The complete listing goes into the output exactly, without its pictures.
Start of Input for this task
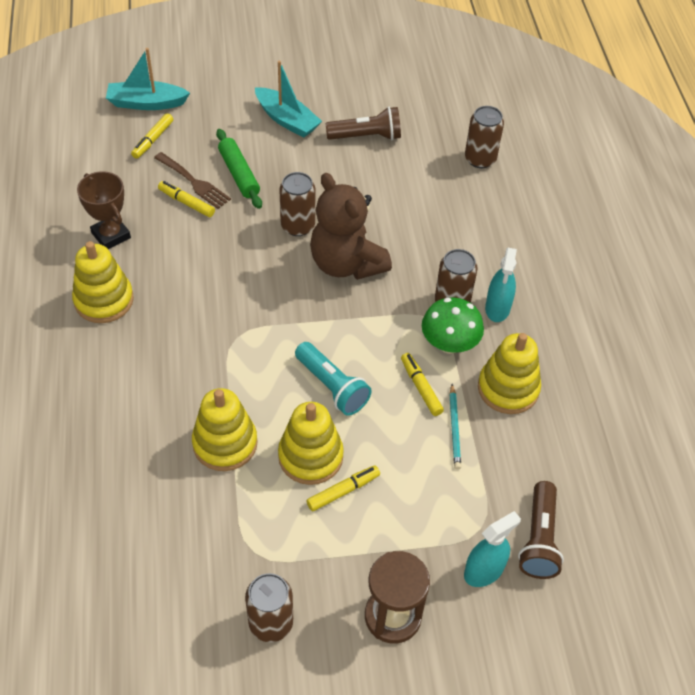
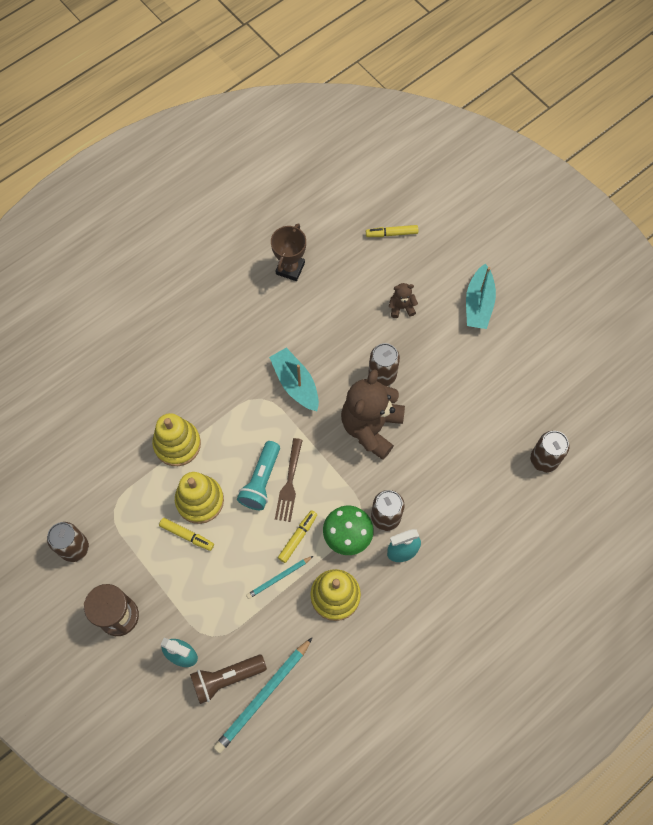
camera: 60 degrees right, 15 degrees up
(104, 300) = (236, 302): yellow stacking toy -> none
(146, 103) = (423, 205): turquoise boat -> turquoise boat (295, 384)
(186, 203) = (351, 293): yellow marker -> none
(194, 182) = (373, 285): brown fork -> brown fork (289, 484)
(238, 174) = (401, 307): green rolling pin -> brown teddy bear
(366, 136) = (504, 367): brown flashlight -> none
(580, 513) = (263, 696): none -> turquoise pencil

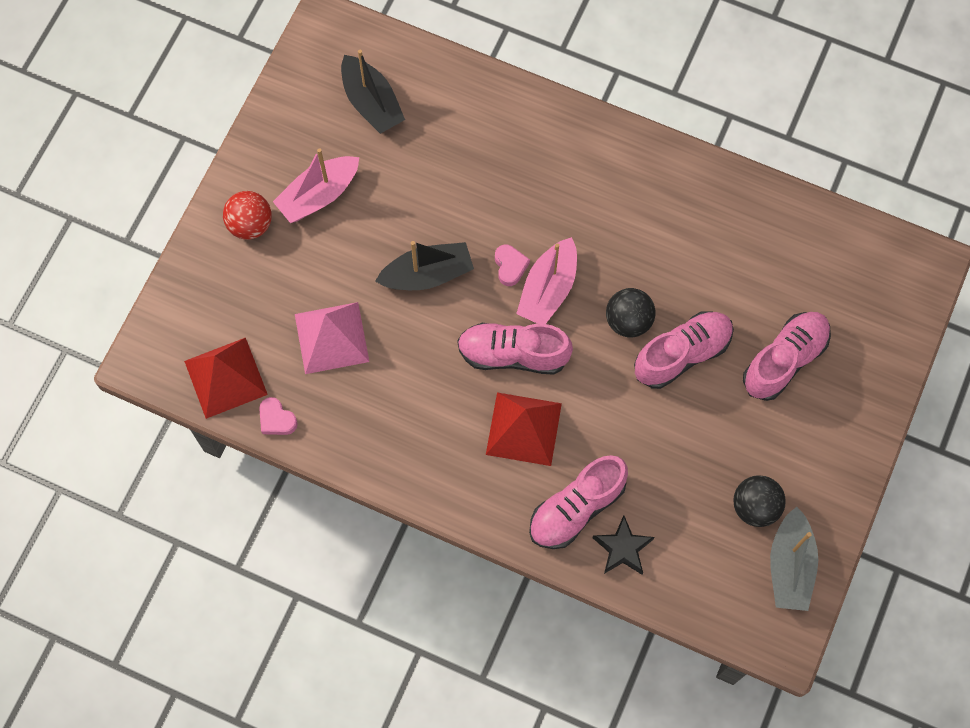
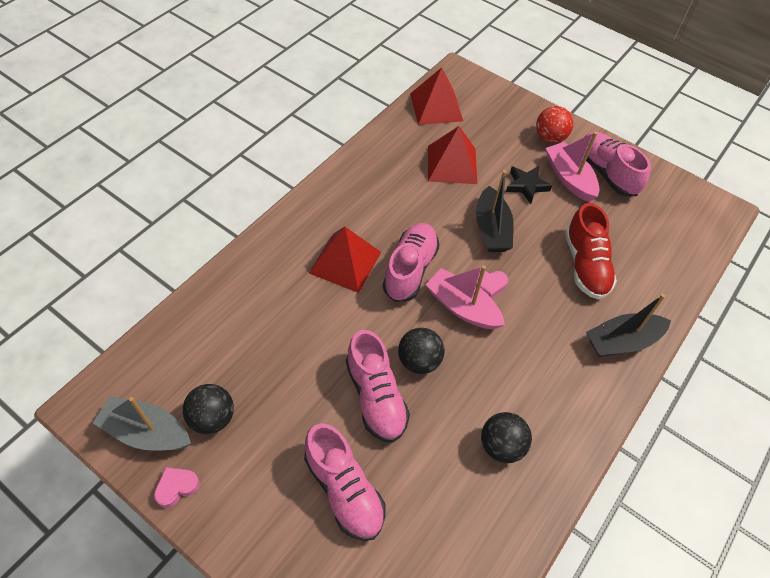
camera: 100 degrees right, 15 degrees down
(276, 419) = (398, 126): pink heart -> pink heart (176, 487)
(331, 337) = (452, 164): pink pyramid -> red pyramid
(371, 103) = (649, 224): black boat -> black boat (622, 341)
(452, 168) = (585, 265): none -> red shoe
(576, 508) = (267, 282): pink shoe -> pink shoe (606, 173)
(622, 548) = (221, 305): black star -> black star (526, 186)
(696, 228) = (501, 446): none -> black ball

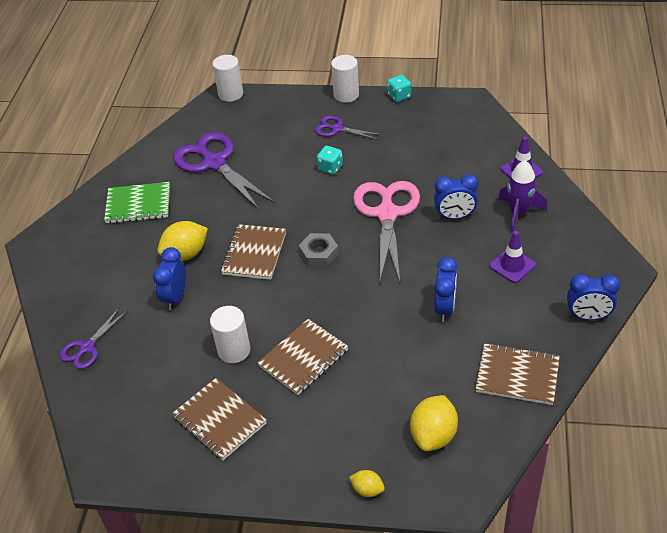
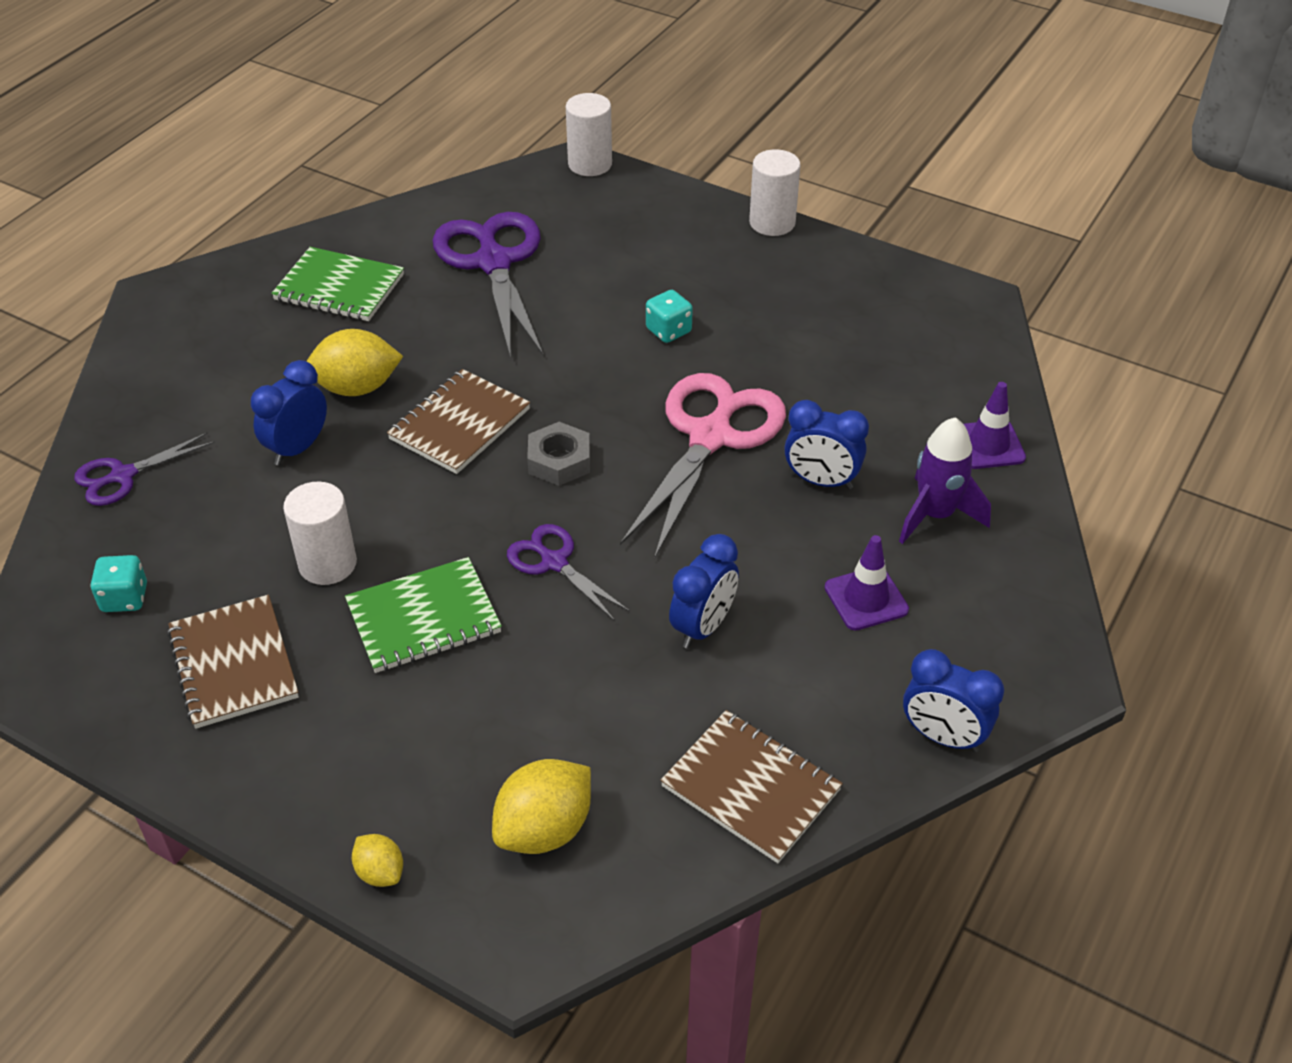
camera: 20 degrees right, 0 degrees up
(303, 358) = (424, 618): brown notebook -> green notebook
(337, 129) = (721, 272): purple scissors -> purple scissors (554, 562)
(399, 96) = (858, 252): turquoise dice -> turquoise dice (125, 598)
End of Input for this task
= Response to the task =
camera: 60 degrees right, 15 degrees up
(104, 300) = (236, 302): yellow stacking toy -> none
(146, 103) = (423, 205): turquoise boat -> turquoise boat (295, 384)
(186, 203) = (351, 293): yellow marker -> none
(194, 182) = (373, 285): brown fork -> brown fork (289, 484)
(238, 174) = (401, 307): green rolling pin -> brown teddy bear
(366, 136) = (504, 367): brown flashlight -> none
(580, 513) = (263, 696): none -> turquoise pencil

camera: 100 degrees right, 15 degrees down
(276, 419) = (398, 126): pink heart -> pink heart (176, 487)
(331, 337) = (452, 164): pink pyramid -> red pyramid
(371, 103) = (649, 224): black boat -> black boat (622, 341)
(452, 168) = (585, 265): none -> red shoe
(576, 508) = (267, 282): pink shoe -> pink shoe (606, 173)
(622, 548) = (221, 305): black star -> black star (526, 186)
(696, 228) = (501, 446): none -> black ball

camera: 20 degrees right, 0 degrees up
(303, 358) = (424, 618): brown notebook -> green notebook
(337, 129) = (721, 272): purple scissors -> purple scissors (554, 562)
(399, 96) = (858, 252): turquoise dice -> turquoise dice (125, 598)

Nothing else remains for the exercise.